_Request_:
Copy the rows below without any change, beginning with the line that contains "The point (508, 323) is more distant." and ending after the line that contains "Can you confirm if clear".

Extracted records:
┄┄┄┄┄┄┄┄┄┄┄┄┄┄┄┄┄┄┄┄
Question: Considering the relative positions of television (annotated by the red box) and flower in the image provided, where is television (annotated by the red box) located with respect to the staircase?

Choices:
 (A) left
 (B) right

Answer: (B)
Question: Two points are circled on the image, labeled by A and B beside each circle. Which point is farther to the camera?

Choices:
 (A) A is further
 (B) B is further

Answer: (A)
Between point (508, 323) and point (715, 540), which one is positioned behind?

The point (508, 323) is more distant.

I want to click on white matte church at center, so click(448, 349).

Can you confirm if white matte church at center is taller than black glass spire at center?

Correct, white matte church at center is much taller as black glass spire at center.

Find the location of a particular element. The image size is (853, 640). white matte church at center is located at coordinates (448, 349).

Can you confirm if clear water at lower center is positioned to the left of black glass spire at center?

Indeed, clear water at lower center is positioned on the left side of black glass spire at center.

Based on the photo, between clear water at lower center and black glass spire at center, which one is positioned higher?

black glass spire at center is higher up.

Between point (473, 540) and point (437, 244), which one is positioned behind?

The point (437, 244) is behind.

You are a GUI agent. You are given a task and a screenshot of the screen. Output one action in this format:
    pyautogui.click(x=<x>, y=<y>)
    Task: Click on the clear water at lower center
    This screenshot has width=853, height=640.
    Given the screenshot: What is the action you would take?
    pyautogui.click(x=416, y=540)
┄┄┄┄┄┄┄┄┄┄┄┄┄┄┄┄┄┄┄┄
_Exercise output_:
The point (508, 323) is more distant.

I want to click on white matte church at center, so click(448, 349).

Can you confirm if white matte church at center is taller than black glass spire at center?

Correct, white matte church at center is much taller as black glass spire at center.

Find the location of a particular element. The image size is (853, 640). white matte church at center is located at coordinates (448, 349).

Can you confirm if clear water at lower center is positioned to the left of black glass spire at center?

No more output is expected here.